Take the line containing "JOY3 pin VRY: D18 -> D15" and every line after it to the end of the records, and copy them exactly, excluding pictures.

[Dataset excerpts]
- - - - -
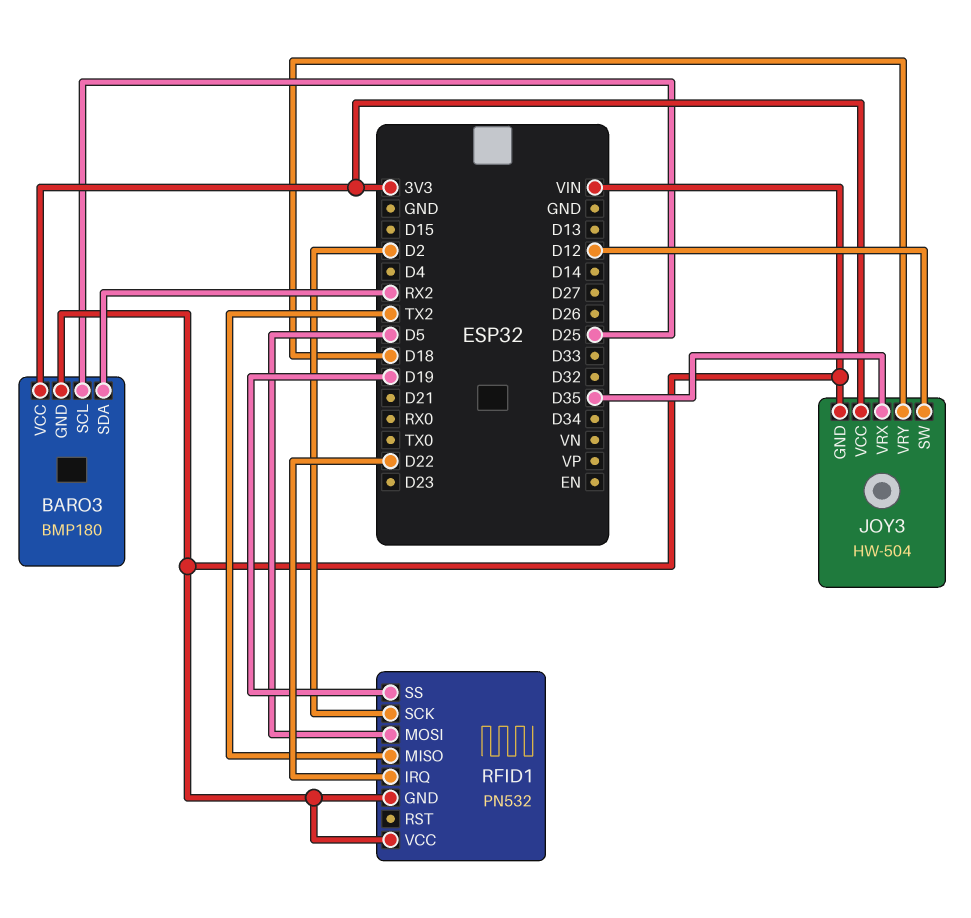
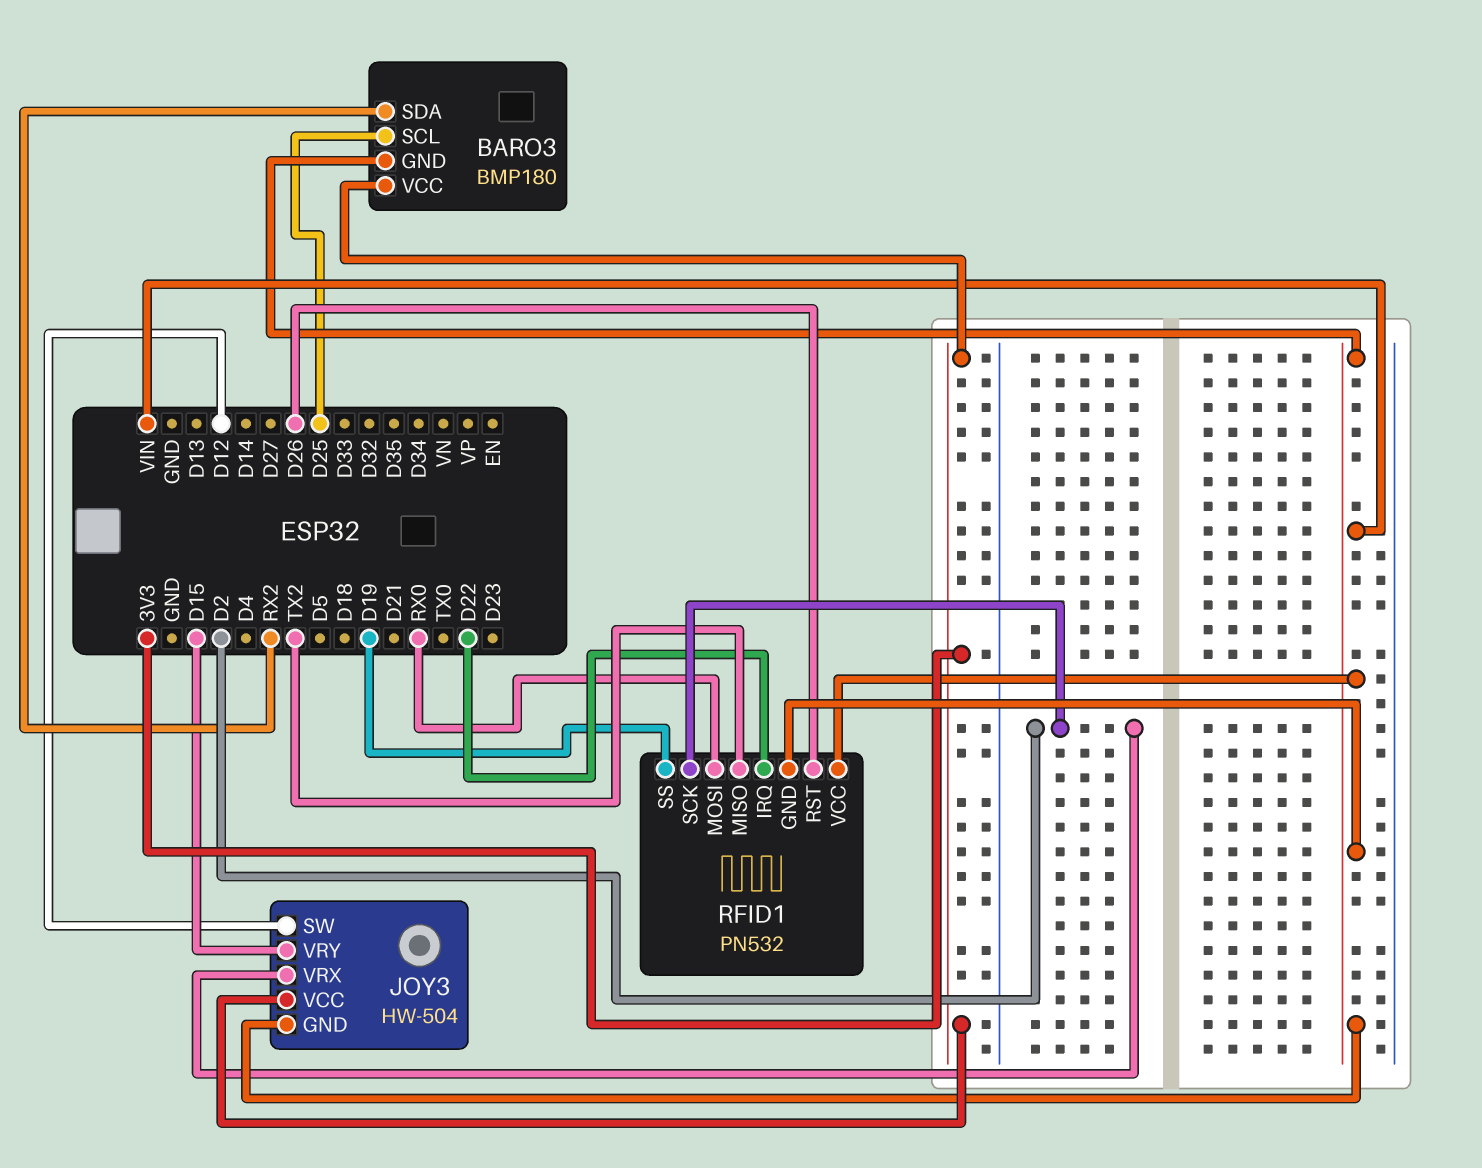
JOY3 pin VRX: D35 -> D2
JOY3 pin VRY: D18 -> D15
RFID1 pin MOSI: D5 -> RX0
RFID1 pin RST: none -> D26

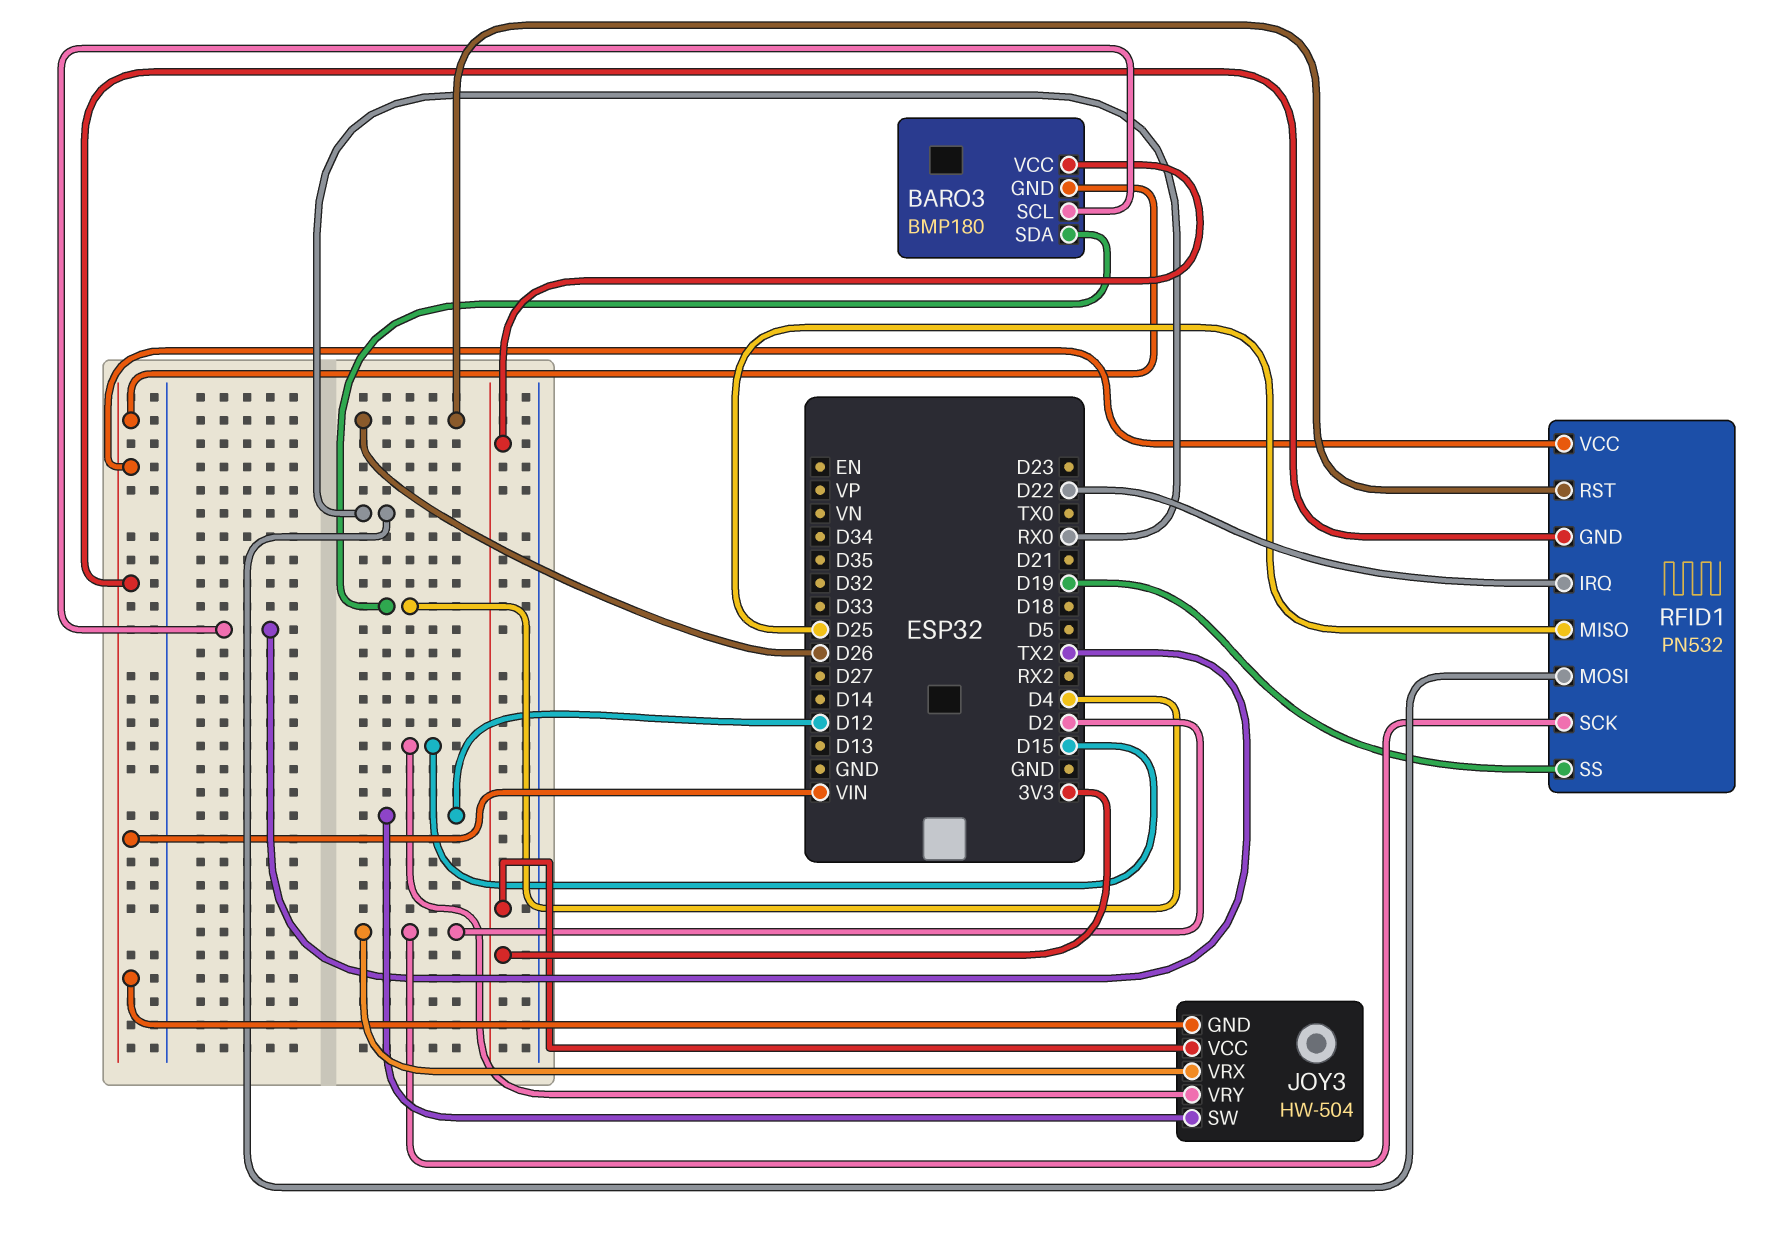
BARO3 pin SCL: D25 -> TX2
BARO3 pin SDA: RX2 -> D4
RFID1 pin MISO: TX2 -> D25

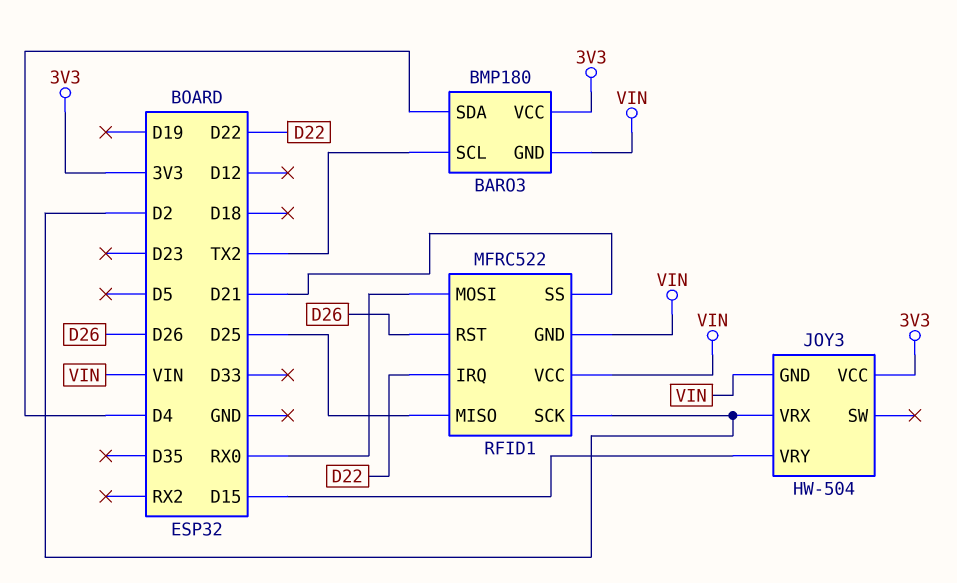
JOY3 pin SW: D12 -> none
RFID1: PN532 -> MFRC522
RFID1 pin SS: D19 -> D21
- - - - -
_Solution to this problem_
JOY3 pin VRY: D18 -> D15
RFID1 pin MOSI: D5 -> RX0
RFID1 pin RST: none -> D26

BARO3 pin SCL: D25 -> TX2
BARO3 pin SDA: RX2 -> D4
RFID1 pin MISO: TX2 -> D25

JOY3 pin SW: D12 -> none
RFID1: PN532 -> MFRC522
RFID1 pin SS: D19 -> D21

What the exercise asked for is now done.